What needs to be done ▸ Repeat only the lines below from the one containing "camera_right=75 camera_up=0" through the one containing "change=missing; old=green toy", inclusive, exactly as written.

Task data ▸

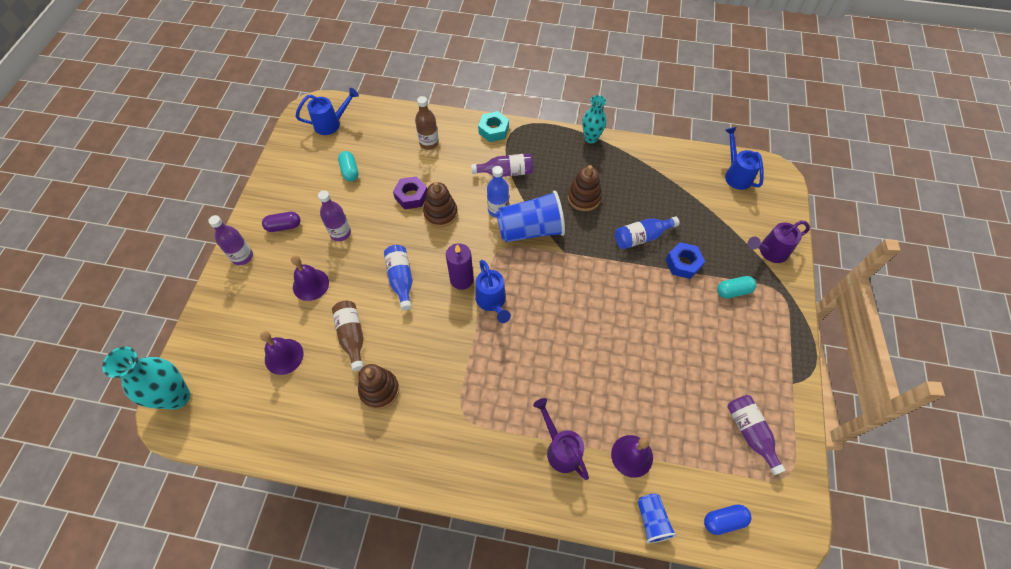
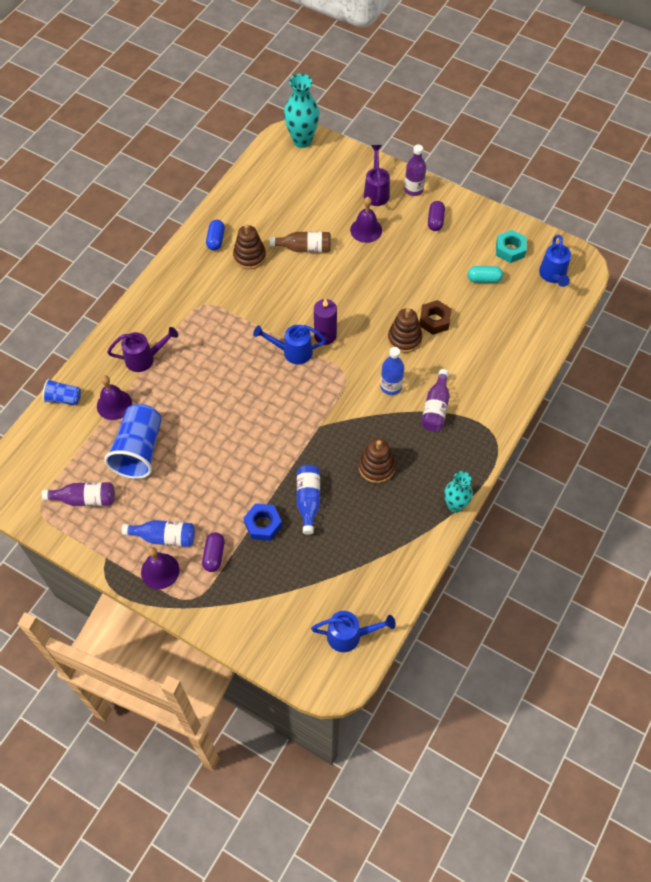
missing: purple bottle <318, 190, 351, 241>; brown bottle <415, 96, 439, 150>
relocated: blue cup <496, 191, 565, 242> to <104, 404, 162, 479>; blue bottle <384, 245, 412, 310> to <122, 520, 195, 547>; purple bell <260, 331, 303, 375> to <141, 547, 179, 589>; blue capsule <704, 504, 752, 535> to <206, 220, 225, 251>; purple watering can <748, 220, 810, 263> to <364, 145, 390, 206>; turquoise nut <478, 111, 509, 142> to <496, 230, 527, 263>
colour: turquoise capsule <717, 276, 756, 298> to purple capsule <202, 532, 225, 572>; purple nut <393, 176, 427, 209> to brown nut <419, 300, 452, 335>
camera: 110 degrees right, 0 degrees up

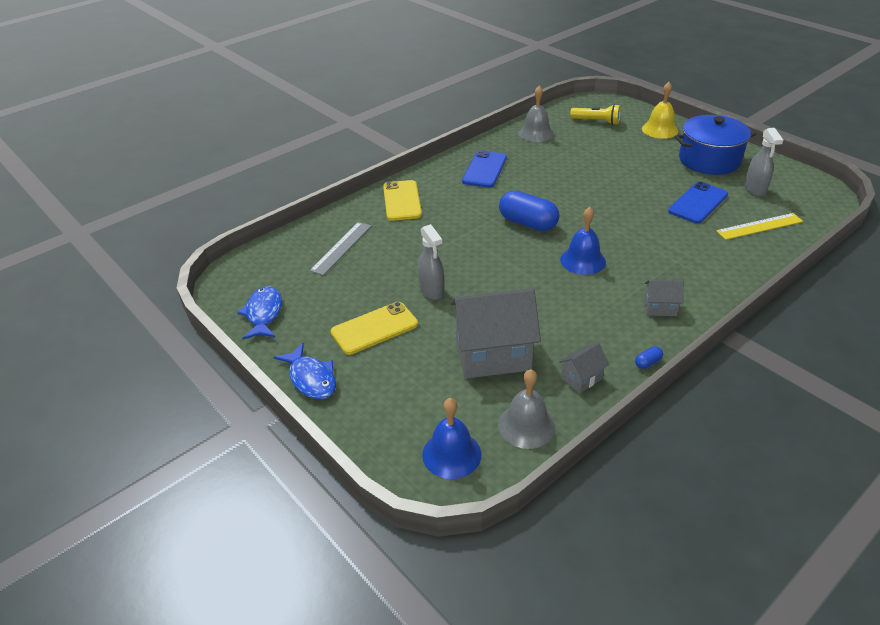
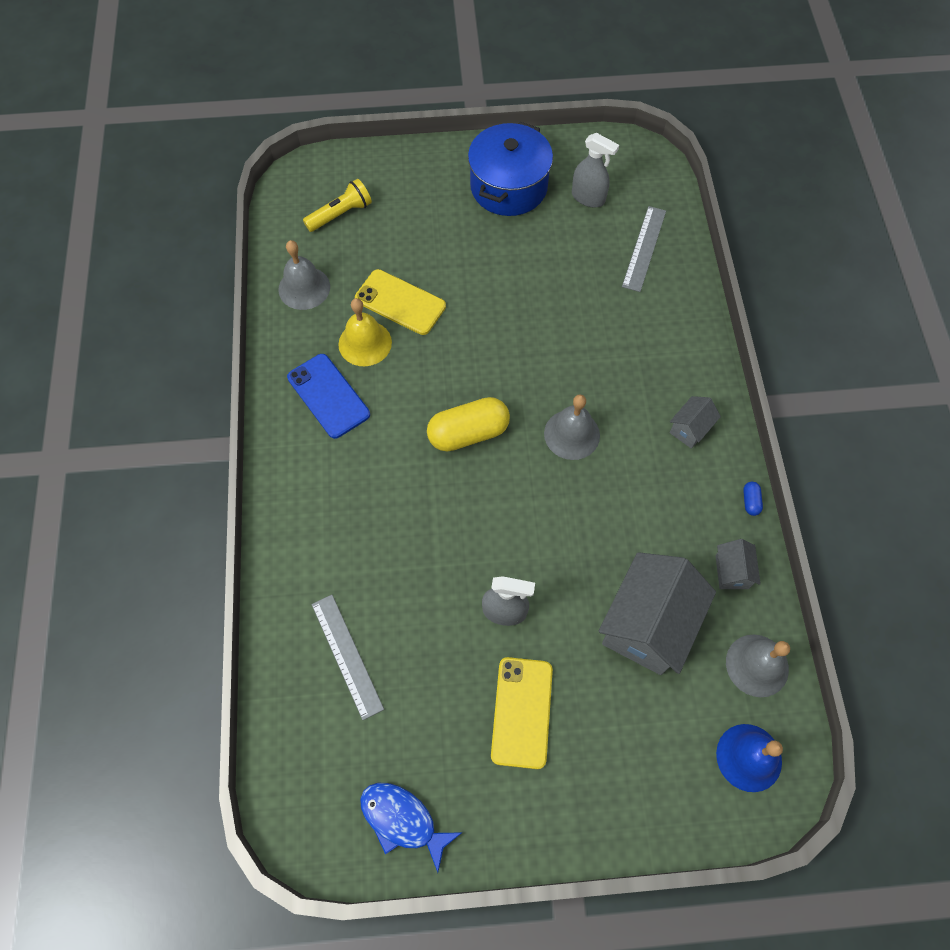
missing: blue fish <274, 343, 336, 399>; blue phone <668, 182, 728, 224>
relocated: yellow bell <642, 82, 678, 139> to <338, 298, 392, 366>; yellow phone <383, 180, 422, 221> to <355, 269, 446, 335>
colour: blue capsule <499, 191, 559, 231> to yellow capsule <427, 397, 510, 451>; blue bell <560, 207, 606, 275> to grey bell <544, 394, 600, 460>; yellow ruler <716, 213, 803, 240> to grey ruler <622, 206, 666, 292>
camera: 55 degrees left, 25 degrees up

==

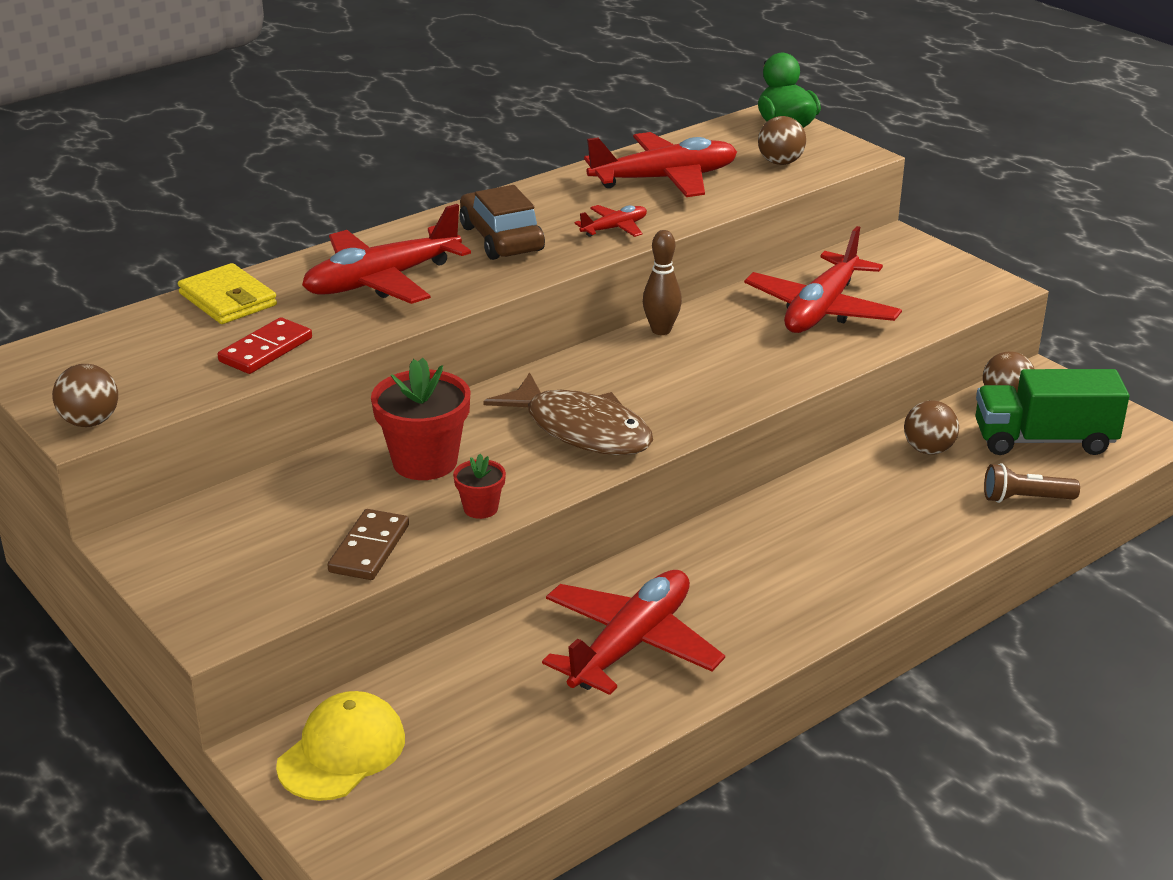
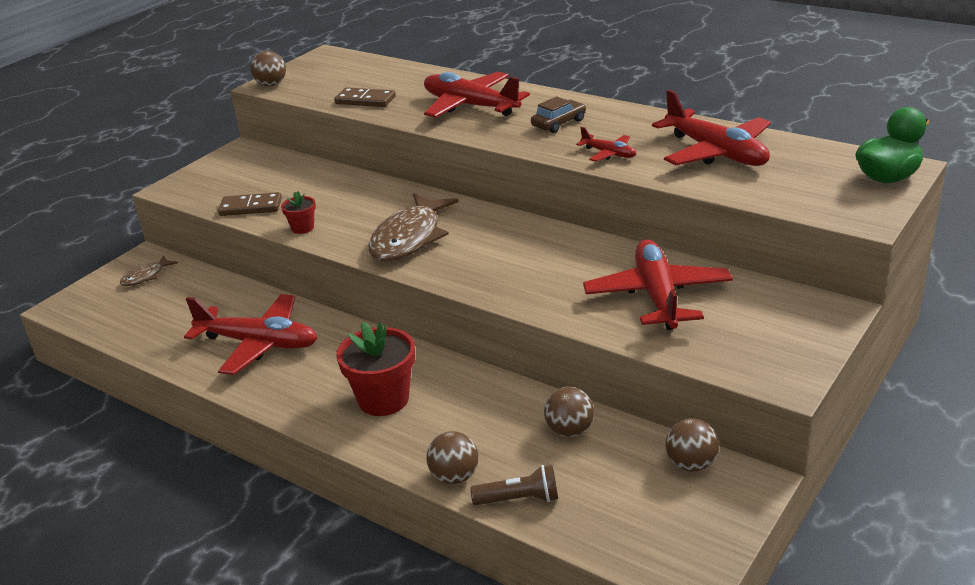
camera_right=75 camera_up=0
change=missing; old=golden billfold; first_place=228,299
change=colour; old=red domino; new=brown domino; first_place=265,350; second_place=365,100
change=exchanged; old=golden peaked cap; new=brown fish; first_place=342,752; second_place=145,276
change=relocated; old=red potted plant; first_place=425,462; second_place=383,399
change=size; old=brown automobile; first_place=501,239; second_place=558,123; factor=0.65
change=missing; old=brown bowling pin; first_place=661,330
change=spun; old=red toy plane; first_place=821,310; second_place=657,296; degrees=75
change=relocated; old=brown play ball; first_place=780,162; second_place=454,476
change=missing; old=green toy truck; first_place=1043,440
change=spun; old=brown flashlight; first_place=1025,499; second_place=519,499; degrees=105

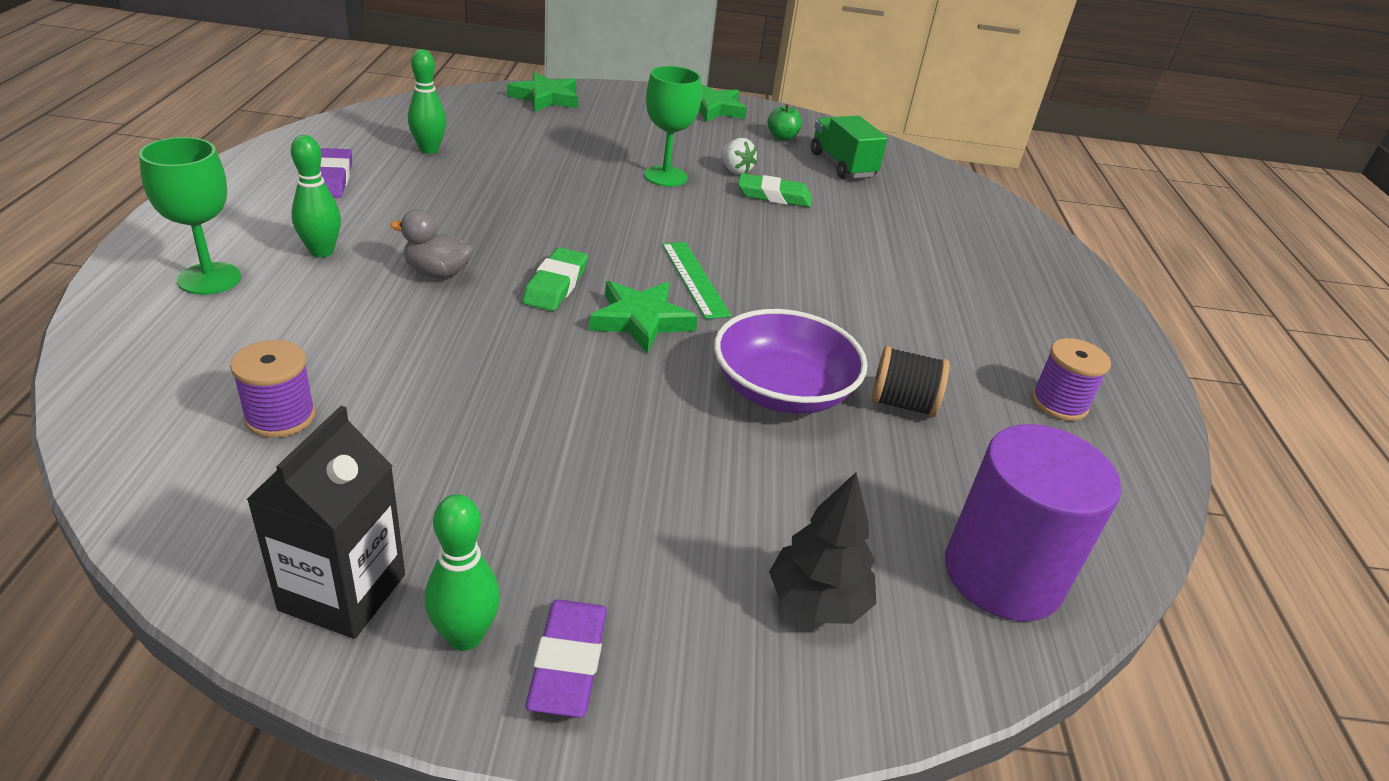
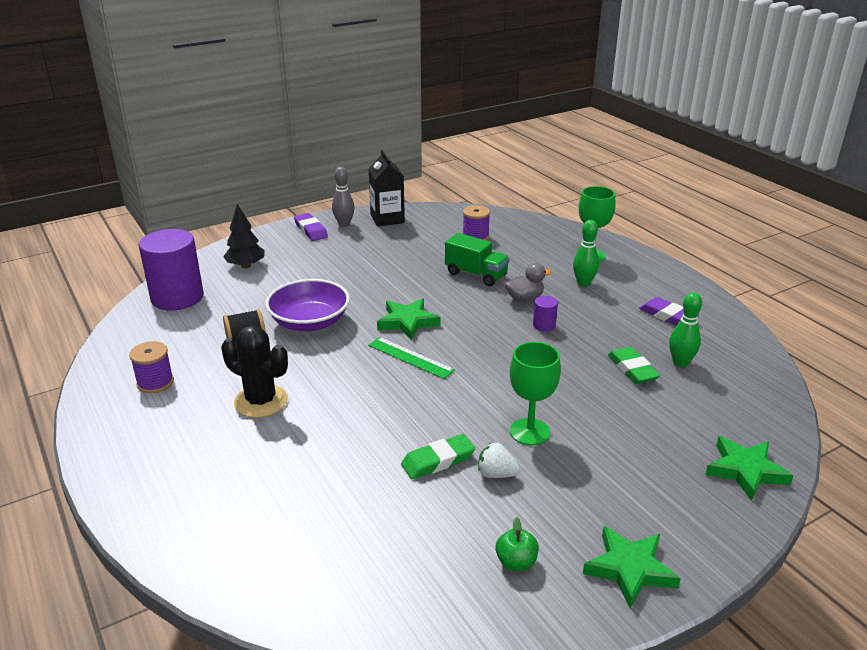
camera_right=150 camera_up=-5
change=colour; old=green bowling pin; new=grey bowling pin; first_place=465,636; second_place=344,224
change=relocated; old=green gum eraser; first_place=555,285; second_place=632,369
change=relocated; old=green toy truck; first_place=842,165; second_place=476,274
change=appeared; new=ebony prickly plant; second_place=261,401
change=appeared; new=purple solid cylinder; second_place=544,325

Answer area ▸
camera_right=75 camera_up=0
change=missing; old=golden billfold; first_place=228,299
change=colour; old=red domino; new=brown domino; first_place=265,350; second_place=365,100
change=exchanged; old=golden peaked cap; new=brown fish; first_place=342,752; second_place=145,276
change=relocated; old=red potted plant; first_place=425,462; second_place=383,399
change=size; old=brown automobile; first_place=501,239; second_place=558,123; factor=0.65
change=missing; old=brown bowling pin; first_place=661,330
change=spun; old=red toy plane; first_place=821,310; second_place=657,296; degrees=75
change=relocated; old=brown play ball; first_place=780,162; second_place=454,476
change=missing; old=green toy truck; first_place=1043,440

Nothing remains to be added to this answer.